◆ **What to do**
All of the data must be written out verbatim, with pictures excluded.

◆ **Supplied information**
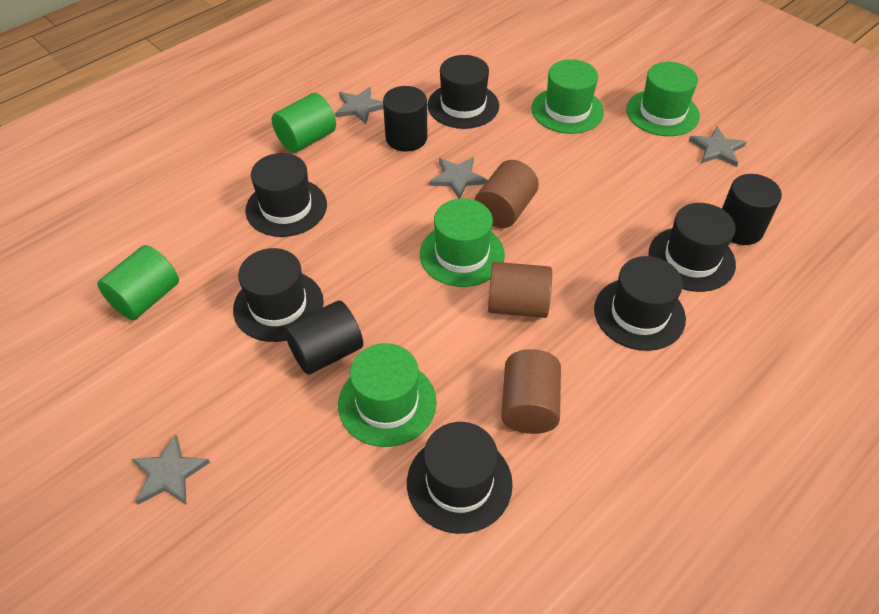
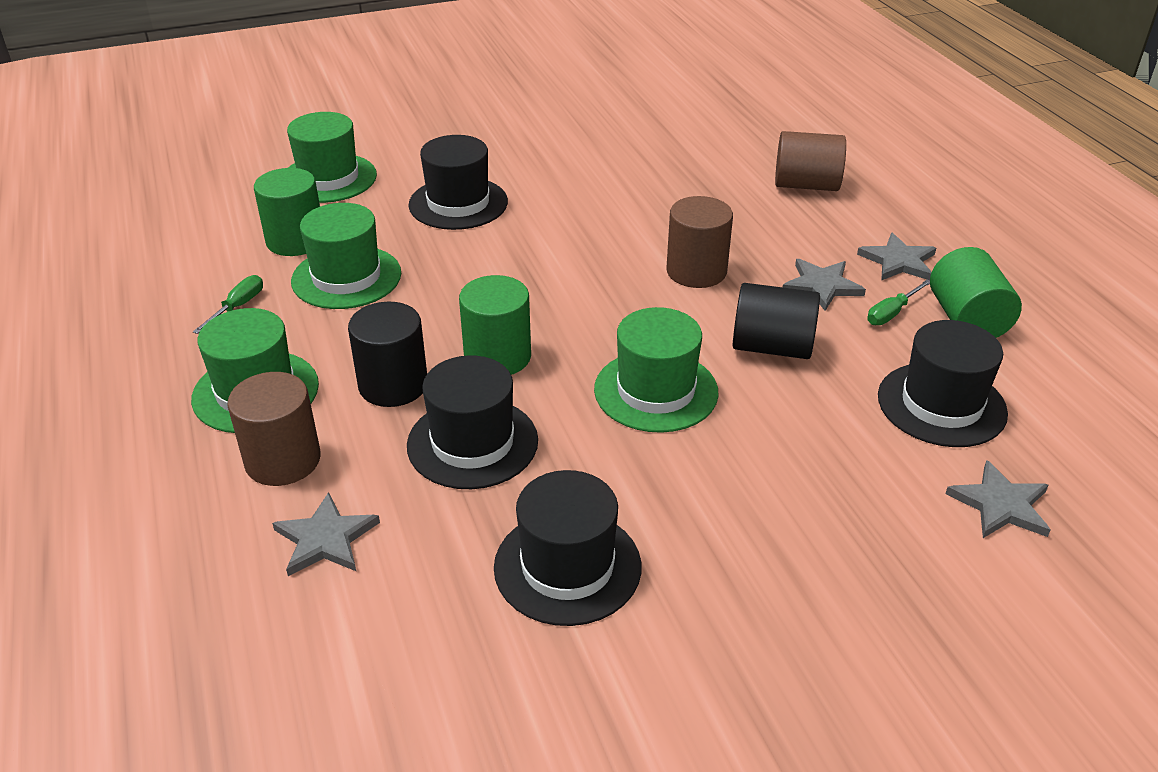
black cylinder: 3 -> 2
black hat: 6 -> 4
green cylinder: 2 -> 3
green screwdriver: 0 -> 2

◆ **Written answer**
black cylinder: 3 -> 2
black hat: 6 -> 4
green cylinder: 2 -> 3
green screwdriver: 0 -> 2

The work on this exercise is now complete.